■ **Task requirements**:
Search the data for the word "camera" and copy each line that has it.

** Input data follows **

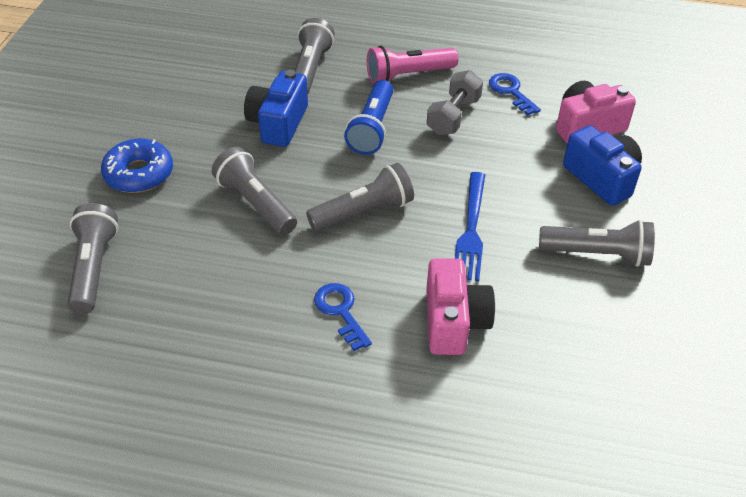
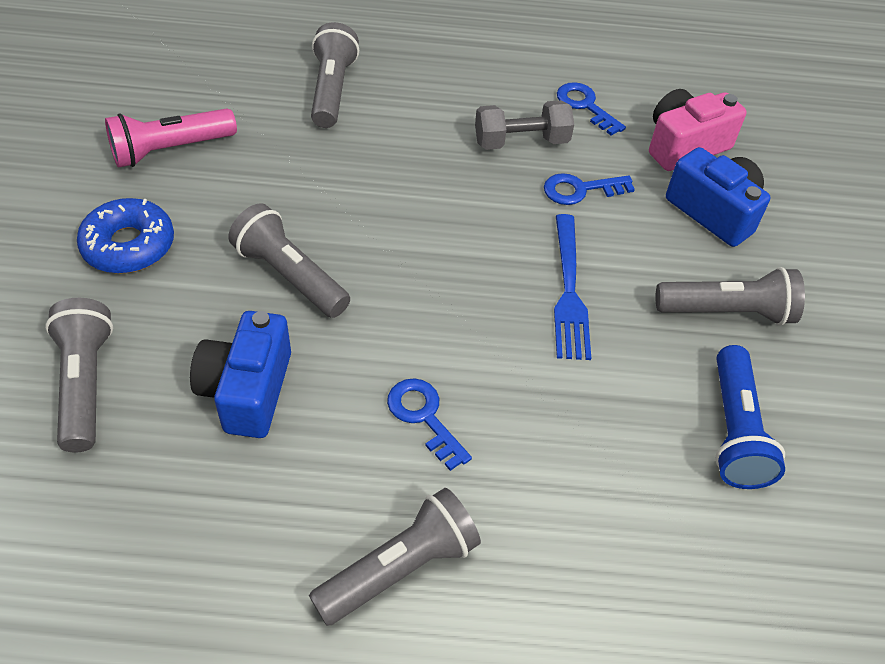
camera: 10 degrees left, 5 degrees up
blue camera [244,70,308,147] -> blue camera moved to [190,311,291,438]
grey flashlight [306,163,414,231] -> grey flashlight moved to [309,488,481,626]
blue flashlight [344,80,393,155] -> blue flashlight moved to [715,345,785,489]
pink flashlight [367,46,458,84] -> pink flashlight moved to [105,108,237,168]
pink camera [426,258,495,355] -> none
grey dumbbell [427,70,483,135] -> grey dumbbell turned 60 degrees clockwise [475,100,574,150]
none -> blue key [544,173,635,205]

** End of Input data **
** Input data follows **

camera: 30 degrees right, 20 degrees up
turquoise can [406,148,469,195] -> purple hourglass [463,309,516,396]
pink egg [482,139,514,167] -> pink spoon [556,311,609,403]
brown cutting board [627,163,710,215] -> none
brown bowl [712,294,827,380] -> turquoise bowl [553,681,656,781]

** End of Input data **

■ **Your response**:
camera: 10 degrees left, 5 degrees up
blue camera [244,70,308,147] -> blue camera moved to [190,311,291,438]
pink camera [426,258,495,355] -> none
camera: 30 degrees right, 20 degrees up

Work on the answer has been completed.